#### [Required task]
Reproduce the lines below verbatim, each one unchanged and in its original order.

------ Supplied records

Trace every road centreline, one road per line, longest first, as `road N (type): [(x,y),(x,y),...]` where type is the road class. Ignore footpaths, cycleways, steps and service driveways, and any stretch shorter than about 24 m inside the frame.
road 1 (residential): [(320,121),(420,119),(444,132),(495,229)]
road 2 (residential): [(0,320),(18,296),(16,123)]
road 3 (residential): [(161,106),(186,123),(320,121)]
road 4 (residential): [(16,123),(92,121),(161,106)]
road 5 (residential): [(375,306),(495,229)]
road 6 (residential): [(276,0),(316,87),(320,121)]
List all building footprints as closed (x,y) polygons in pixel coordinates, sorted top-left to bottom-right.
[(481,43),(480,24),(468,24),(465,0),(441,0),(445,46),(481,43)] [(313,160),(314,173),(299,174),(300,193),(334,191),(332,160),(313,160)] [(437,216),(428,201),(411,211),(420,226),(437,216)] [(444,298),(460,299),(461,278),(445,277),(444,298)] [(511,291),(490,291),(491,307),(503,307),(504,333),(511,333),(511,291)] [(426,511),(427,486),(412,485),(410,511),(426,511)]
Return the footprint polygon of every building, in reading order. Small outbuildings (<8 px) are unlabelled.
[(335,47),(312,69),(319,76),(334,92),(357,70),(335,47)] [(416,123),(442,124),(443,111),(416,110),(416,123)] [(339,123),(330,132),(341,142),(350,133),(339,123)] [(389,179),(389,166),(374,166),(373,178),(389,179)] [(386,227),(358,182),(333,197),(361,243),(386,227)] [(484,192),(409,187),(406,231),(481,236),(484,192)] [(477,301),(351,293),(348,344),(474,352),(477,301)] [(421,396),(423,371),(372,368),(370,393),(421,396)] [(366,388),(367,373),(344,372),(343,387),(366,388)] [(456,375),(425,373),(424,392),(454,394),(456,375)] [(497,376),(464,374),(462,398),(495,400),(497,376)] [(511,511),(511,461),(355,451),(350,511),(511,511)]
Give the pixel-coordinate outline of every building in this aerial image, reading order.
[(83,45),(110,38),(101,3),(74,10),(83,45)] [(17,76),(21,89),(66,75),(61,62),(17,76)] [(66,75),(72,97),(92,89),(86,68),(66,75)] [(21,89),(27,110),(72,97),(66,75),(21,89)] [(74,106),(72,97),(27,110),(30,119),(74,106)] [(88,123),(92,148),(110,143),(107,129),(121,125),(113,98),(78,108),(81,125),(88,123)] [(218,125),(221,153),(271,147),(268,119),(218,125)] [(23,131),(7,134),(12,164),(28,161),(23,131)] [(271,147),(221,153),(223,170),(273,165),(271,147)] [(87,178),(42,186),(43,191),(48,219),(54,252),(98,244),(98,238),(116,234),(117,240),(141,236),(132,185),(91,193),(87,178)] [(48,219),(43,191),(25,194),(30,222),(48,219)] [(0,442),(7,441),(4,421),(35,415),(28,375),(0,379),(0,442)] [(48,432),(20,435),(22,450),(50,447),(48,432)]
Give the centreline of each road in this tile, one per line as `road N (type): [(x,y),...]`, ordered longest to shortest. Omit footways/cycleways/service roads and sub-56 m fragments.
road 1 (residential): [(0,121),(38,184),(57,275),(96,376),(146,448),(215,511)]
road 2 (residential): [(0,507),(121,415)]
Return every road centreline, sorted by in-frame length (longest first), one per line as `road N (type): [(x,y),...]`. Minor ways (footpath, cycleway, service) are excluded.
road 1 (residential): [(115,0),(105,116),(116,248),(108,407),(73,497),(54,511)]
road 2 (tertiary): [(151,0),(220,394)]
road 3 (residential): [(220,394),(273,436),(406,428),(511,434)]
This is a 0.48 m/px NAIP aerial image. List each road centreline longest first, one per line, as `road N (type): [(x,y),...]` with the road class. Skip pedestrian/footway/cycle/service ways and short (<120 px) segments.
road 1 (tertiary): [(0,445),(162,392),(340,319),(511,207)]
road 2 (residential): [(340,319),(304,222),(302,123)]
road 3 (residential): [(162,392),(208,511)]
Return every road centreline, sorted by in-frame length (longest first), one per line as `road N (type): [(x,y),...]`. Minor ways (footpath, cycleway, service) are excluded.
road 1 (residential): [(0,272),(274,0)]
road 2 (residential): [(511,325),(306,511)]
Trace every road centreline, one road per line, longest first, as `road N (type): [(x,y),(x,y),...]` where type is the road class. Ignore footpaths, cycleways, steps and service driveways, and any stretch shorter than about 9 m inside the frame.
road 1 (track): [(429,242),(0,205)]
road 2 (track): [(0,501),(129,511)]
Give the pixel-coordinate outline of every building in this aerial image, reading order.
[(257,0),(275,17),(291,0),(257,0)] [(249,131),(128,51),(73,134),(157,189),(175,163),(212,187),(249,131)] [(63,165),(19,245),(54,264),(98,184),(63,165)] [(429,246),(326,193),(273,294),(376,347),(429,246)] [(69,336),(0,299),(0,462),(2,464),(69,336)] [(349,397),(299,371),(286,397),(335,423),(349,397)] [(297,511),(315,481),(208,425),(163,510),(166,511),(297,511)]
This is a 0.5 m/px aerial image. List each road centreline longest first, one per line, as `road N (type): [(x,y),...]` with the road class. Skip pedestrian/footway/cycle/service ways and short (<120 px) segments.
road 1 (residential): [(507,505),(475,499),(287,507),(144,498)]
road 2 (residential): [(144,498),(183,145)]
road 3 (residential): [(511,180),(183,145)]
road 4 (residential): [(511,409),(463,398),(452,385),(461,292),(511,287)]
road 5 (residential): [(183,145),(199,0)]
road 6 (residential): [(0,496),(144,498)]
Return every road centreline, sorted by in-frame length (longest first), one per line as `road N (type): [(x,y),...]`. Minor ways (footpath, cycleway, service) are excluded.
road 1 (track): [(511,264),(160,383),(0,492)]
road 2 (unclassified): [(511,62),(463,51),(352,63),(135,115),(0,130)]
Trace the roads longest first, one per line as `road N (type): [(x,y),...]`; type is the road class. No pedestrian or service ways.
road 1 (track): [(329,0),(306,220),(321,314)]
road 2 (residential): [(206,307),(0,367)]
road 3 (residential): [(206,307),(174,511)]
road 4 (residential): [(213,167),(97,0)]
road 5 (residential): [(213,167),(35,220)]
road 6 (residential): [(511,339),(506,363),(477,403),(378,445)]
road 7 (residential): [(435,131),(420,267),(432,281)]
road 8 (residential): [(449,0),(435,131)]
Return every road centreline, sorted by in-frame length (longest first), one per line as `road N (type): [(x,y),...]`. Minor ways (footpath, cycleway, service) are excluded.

------------

#### [Reply to the task]
Trace every road centreline, one road per line, longest first, as `road N (type): [(x,y),(x,y),...]` where type is the road class. Ignore footpaths, cycleways, steps and service driveways, and any stretch shorter than about 24 m inside the frame.
road 1 (residential): [(320,121),(420,119),(444,132),(495,229)]
road 2 (residential): [(0,320),(18,296),(16,123)]
road 3 (residential): [(161,106),(186,123),(320,121)]
road 4 (residential): [(16,123),(92,121),(161,106)]
road 5 (residential): [(375,306),(495,229)]
road 6 (residential): [(276,0),(316,87),(320,121)]
List all building footprints as closed (x,y) polygons in pixel coordinates, sorted top-left to bottom-right.
[(481,43),(480,24),(468,24),(465,0),(441,0),(445,46),(481,43)] [(313,160),(314,173),(299,174),(300,193),(334,191),(332,160),(313,160)] [(437,216),(428,201),(411,211),(420,226),(437,216)] [(444,298),(460,299),(461,278),(445,277),(444,298)] [(511,291),(490,291),(491,307),(503,307),(504,333),(511,333),(511,291)] [(426,511),(427,486),(412,485),(410,511),(426,511)]
Return the footprint polygon of every building, in reading order. Small outbuildings (<8 px) are unlabelled.
[(335,47),(312,69),(319,76),(334,92),(357,70),(335,47)] [(416,123),(442,124),(443,111),(416,110),(416,123)] [(339,123),(330,132),(341,142),(350,133),(339,123)] [(389,179),(389,166),(374,166),(373,178),(389,179)] [(386,227),(358,182),(333,197),(361,243),(386,227)] [(484,192),(409,187),(406,231),(481,236),(484,192)] [(477,301),(351,293),(348,344),(474,352),(477,301)] [(421,396),(423,371),(372,368),(370,393),(421,396)] [(366,388),(367,373),(344,372),(343,387),(366,388)] [(456,375),(425,373),(424,392),(454,394),(456,375)] [(497,376),(464,374),(462,398),(495,400),(497,376)] [(511,511),(511,461),(355,451),(350,511),(511,511)]
Give the pixel-coordinate outline of every building in this aerial image, reading order.
[(83,45),(110,38),(101,3),(74,10),(83,45)] [(17,76),(21,89),(66,75),(61,62),(17,76)] [(66,75),(72,97),(92,89),(86,68),(66,75)] [(21,89),(27,110),(72,97),(66,75),(21,89)] [(74,106),(72,97),(27,110),(30,119),(74,106)] [(88,123),(92,148),(110,143),(107,129),(121,125),(113,98),(78,108),(81,125),(88,123)] [(218,125),(221,153),(271,147),(268,119),(218,125)] [(23,131),(7,134),(12,164),(28,161),(23,131)] [(271,147),(221,153),(223,170),(273,165),(271,147)] [(87,178),(42,186),(43,191),(48,219),(54,252),(98,244),(98,238),(116,234),(117,240),(141,236),(132,185),(91,193),(87,178)] [(48,219),(43,191),(25,194),(30,222),(48,219)] [(0,442),(7,441),(4,421),(35,415),(28,375),(0,379),(0,442)] [(48,432),(20,435),(22,450),(50,447),(48,432)]
Give the centreline of each road in this tile, one per line as `road N (type): [(x,y),...]`, ordered longest to shortest. Omit footways/cycleways/service roads and sub-56 m fragments.
road 1 (residential): [(0,121),(38,184),(57,275),(96,376),(146,448),(215,511)]
road 2 (residential): [(0,507),(121,415)]
Return every road centreline, sorted by in-frame length (longest first), one per line as `road N (type): [(x,y),...]`. Minor ways (footpath, cycleway, service) are excluded.
road 1 (residential): [(115,0),(105,116),(116,248),(108,407),(73,497),(54,511)]
road 2 (tertiary): [(151,0),(220,394)]
road 3 (residential): [(220,394),(273,436),(406,428),(511,434)]
This is a 0.48 m/px NAIP aerial image. List each road centreline longest first, one per line, as `road N (type): [(x,y),...]` with the road class. Skip pedestrian/footway/cycle/service ways and short (<120 px) segments.
road 1 (tertiary): [(0,445),(162,392),(340,319),(511,207)]
road 2 (residential): [(340,319),(304,222),(302,123)]
road 3 (residential): [(162,392),(208,511)]
Return every road centreline, sorted by in-frame length (longest first), one per line as `road N (type): [(x,y),...]`. Minor ways (footpath, cycleway, service) are excluded.
road 1 (residential): [(0,272),(274,0)]
road 2 (residential): [(511,325),(306,511)]
Trace every road centreline, one road per line, longest first, as `road N (type): [(x,y),(x,y),...]` where type is the road class. Ignore footpaths, cycleways, steps and service driveways, and any stretch shorter than about 9 m inside the frame.
road 1 (track): [(429,242),(0,205)]
road 2 (track): [(0,501),(129,511)]
Give the pixel-coordinate outline of every building in this aerial image, reading order.
[(257,0),(275,17),(291,0),(257,0)] [(249,131),(128,51),(73,134),(157,189),(175,163),(212,187),(249,131)] [(63,165),(19,245),(54,264),(98,184),(63,165)] [(429,246),(326,193),(273,294),(376,347),(429,246)] [(69,336),(0,299),(0,462),(2,464),(69,336)] [(349,397),(299,371),(286,397),(335,423),(349,397)] [(297,511),(315,481),(208,425),(163,510),(166,511),(297,511)]
This is a 0.5 m/px aerial image. List each road centreline longest first, one per line, as `road N (type): [(x,y),...]` with the road class. Skip pedestrian/footway/cycle/service ways and short (<120 px) segments.
road 1 (residential): [(507,505),(475,499),(287,507),(144,498)]
road 2 (residential): [(144,498),(183,145)]
road 3 (residential): [(511,180),(183,145)]
road 4 (residential): [(511,409),(463,398),(452,385),(461,292),(511,287)]
road 5 (residential): [(183,145),(199,0)]
road 6 (residential): [(0,496),(144,498)]
Return every road centreline, sorted by in-frame length (longest first), one per line as `road N (type): [(x,y),...]`. Minor ways (footpath, cycleway, service) are excluded.
road 1 (track): [(511,264),(160,383),(0,492)]
road 2 (unclassified): [(511,62),(463,51),(352,63),(135,115),(0,130)]
Trace the roads longest first, one per line as `road N (type): [(x,y),...]`; type is the road class. No pedestrian or service ways.
road 1 (track): [(329,0),(306,220),(321,314)]
road 2 (residential): [(206,307),(0,367)]
road 3 (residential): [(206,307),(174,511)]
road 4 (residential): [(213,167),(97,0)]
road 5 (residential): [(213,167),(35,220)]
road 6 (residential): [(511,339),(506,363),(477,403),(378,445)]
road 7 (residential): [(435,131),(420,267),(432,281)]
road 8 (residential): [(449,0),(435,131)]
Return every road centreline, sorted by in-frame length (longest first), one per line as `road N (type): [(x,y),...]`. Minor ways (footpath, cycleway, service) are excluded.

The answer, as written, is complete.